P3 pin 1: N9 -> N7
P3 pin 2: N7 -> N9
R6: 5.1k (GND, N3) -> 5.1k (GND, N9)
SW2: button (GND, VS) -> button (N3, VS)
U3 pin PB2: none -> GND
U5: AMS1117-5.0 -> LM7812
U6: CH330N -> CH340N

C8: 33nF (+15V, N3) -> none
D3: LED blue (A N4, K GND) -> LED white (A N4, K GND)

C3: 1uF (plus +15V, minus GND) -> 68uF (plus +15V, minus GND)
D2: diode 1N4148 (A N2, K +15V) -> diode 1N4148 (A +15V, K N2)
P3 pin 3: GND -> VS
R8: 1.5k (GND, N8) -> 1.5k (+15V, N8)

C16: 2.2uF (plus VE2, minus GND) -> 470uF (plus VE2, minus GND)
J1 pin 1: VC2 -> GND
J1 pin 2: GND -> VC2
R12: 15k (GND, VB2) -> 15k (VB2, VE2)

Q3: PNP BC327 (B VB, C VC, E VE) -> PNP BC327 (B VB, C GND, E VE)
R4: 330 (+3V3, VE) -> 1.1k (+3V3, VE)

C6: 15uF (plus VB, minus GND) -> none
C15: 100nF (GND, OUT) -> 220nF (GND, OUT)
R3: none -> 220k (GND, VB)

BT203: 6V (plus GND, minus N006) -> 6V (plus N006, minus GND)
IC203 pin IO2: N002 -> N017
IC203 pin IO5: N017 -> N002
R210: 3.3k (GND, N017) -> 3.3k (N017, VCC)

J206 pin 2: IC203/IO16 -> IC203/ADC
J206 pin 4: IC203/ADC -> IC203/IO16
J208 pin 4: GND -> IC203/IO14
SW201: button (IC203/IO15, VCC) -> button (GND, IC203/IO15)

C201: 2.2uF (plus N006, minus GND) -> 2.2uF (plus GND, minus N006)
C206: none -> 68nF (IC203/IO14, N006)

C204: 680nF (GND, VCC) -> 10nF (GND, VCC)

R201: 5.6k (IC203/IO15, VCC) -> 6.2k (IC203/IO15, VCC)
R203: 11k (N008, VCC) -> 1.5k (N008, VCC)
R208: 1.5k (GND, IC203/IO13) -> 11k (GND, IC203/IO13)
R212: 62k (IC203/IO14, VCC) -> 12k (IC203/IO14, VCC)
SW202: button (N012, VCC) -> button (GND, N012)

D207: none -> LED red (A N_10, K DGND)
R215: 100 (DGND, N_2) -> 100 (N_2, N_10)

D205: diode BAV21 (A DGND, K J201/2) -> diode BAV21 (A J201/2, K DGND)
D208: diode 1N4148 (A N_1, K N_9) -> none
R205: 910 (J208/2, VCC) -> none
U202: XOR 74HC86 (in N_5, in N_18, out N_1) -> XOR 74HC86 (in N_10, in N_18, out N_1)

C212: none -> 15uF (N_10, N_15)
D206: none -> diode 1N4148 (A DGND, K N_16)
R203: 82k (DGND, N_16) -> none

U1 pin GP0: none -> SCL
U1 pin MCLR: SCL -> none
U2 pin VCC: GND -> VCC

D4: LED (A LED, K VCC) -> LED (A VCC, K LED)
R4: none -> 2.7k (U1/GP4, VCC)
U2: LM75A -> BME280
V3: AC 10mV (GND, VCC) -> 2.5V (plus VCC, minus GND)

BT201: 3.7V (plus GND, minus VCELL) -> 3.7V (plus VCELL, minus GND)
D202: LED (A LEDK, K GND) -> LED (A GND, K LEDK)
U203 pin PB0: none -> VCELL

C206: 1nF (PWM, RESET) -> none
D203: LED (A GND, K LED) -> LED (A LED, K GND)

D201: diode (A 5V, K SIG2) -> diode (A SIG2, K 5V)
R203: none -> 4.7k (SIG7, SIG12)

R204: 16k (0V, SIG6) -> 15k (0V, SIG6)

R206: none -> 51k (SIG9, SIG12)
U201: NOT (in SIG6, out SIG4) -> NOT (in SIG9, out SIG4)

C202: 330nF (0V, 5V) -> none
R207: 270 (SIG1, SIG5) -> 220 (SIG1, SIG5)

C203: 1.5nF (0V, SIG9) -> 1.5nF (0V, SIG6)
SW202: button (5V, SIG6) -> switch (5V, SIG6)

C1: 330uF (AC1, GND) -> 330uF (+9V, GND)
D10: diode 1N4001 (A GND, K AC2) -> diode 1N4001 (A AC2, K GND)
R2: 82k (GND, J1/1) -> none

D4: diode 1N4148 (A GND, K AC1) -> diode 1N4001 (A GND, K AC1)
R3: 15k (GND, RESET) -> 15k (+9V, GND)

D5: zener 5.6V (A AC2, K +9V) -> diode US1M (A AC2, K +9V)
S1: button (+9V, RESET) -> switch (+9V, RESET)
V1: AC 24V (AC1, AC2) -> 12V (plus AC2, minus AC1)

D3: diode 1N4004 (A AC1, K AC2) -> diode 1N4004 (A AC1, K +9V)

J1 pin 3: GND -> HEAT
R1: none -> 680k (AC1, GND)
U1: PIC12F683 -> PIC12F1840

■ ■ ■ ■

[Work to be completed] Would you write down every record again, exactly?

[Written response]
P3 pin 1: N9 -> N7
P3 pin 2: N7 -> N9
R6: 5.1k (GND, N3) -> 5.1k (GND, N9)
SW2: button (GND, VS) -> button (N3, VS)
U3 pin PB2: none -> GND
U5: AMS1117-5.0 -> LM7812
U6: CH330N -> CH340N

C8: 33nF (+15V, N3) -> none
D3: LED blue (A N4, K GND) -> LED white (A N4, K GND)

C3: 1uF (plus +15V, minus GND) -> 68uF (plus +15V, minus GND)
D2: diode 1N4148 (A N2, K +15V) -> diode 1N4148 (A +15V, K N2)
P3 pin 3: GND -> VS
R8: 1.5k (GND, N8) -> 1.5k (+15V, N8)

C16: 2.2uF (plus VE2, minus GND) -> 470uF (plus VE2, minus GND)
J1 pin 1: VC2 -> GND
J1 pin 2: GND -> VC2
R12: 15k (GND, VB2) -> 15k (VB2, VE2)

Q3: PNP BC327 (B VB, C VC, E VE) -> PNP BC327 (B VB, C GND, E VE)
R4: 330 (+3V3, VE) -> 1.1k (+3V3, VE)

C6: 15uF (plus VB, minus GND) -> none
C15: 100nF (GND, OUT) -> 220nF (GND, OUT)
R3: none -> 220k (GND, VB)

BT203: 6V (plus GND, minus N006) -> 6V (plus N006, minus GND)
IC203 pin IO2: N002 -> N017
IC203 pin IO5: N017 -> N002
R210: 3.3k (GND, N017) -> 3.3k (N017, VCC)

J206 pin 2: IC203/IO16 -> IC203/ADC
J206 pin 4: IC203/ADC -> IC203/IO16
J208 pin 4: GND -> IC203/IO14
SW201: button (IC203/IO15, VCC) -> button (GND, IC203/IO15)

C201: 2.2uF (plus N006, minus GND) -> 2.2uF (plus GND, minus N006)
C206: none -> 68nF (IC203/IO14, N006)

C204: 680nF (GND, VCC) -> 10nF (GND, VCC)

R201: 5.6k (IC203/IO15, VCC) -> 6.2k (IC203/IO15, VCC)
R203: 11k (N008, VCC) -> 1.5k (N008, VCC)
R208: 1.5k (GND, IC203/IO13) -> 11k (GND, IC203/IO13)
R212: 62k (IC203/IO14, VCC) -> 12k (IC203/IO14, VCC)
SW202: button (N012, VCC) -> button (GND, N012)

D207: none -> LED red (A N_10, K DGND)
R215: 100 (DGND, N_2) -> 100 (N_2, N_10)

D205: diode BAV21 (A DGND, K J201/2) -> diode BAV21 (A J201/2, K DGND)
D208: diode 1N4148 (A N_1, K N_9) -> none
R205: 910 (J208/2, VCC) -> none
U202: XOR 74HC86 (in N_5, in N_18, out N_1) -> XOR 74HC86 (in N_10, in N_18, out N_1)

C212: none -> 15uF (N_10, N_15)
D206: none -> diode 1N4148 (A DGND, K N_16)
R203: 82k (DGND, N_16) -> none

U1 pin GP0: none -> SCL
U1 pin MCLR: SCL -> none
U2 pin VCC: GND -> VCC

D4: LED (A LED, K VCC) -> LED (A VCC, K LED)
R4: none -> 2.7k (U1/GP4, VCC)
U2: LM75A -> BME280
V3: AC 10mV (GND, VCC) -> 2.5V (plus VCC, minus GND)

BT201: 3.7V (plus GND, minus VCELL) -> 3.7V (plus VCELL, minus GND)
D202: LED (A LEDK, K GND) -> LED (A GND, K LEDK)
U203 pin PB0: none -> VCELL

C206: 1nF (PWM, RESET) -> none
D203: LED (A GND, K LED) -> LED (A LED, K GND)

D201: diode (A 5V, K SIG2) -> diode (A SIG2, K 5V)
R203: none -> 4.7k (SIG7, SIG12)

R204: 16k (0V, SIG6) -> 15k (0V, SIG6)

R206: none -> 51k (SIG9, SIG12)
U201: NOT (in SIG6, out SIG4) -> NOT (in SIG9, out SIG4)

C202: 330nF (0V, 5V) -> none
R207: 270 (SIG1, SIG5) -> 220 (SIG1, SIG5)

C203: 1.5nF (0V, SIG9) -> 1.5nF (0V, SIG6)
SW202: button (5V, SIG6) -> switch (5V, SIG6)

C1: 330uF (AC1, GND) -> 330uF (+9V, GND)
D10: diode 1N4001 (A GND, K AC2) -> diode 1N4001 (A AC2, K GND)
R2: 82k (GND, J1/1) -> none

D4: diode 1N4148 (A GND, K AC1) -> diode 1N4001 (A GND, K AC1)
R3: 15k (GND, RESET) -> 15k (+9V, GND)

D5: zener 5.6V (A AC2, K +9V) -> diode US1M (A AC2, K +9V)
S1: button (+9V, RESET) -> switch (+9V, RESET)
V1: AC 24V (AC1, AC2) -> 12V (plus AC2, minus AC1)

D3: diode 1N4004 (A AC1, K AC2) -> diode 1N4004 (A AC1, K +9V)

J1 pin 3: GND -> HEAT
R1: none -> 680k (AC1, GND)
U1: PIC12F683 -> PIC12F1840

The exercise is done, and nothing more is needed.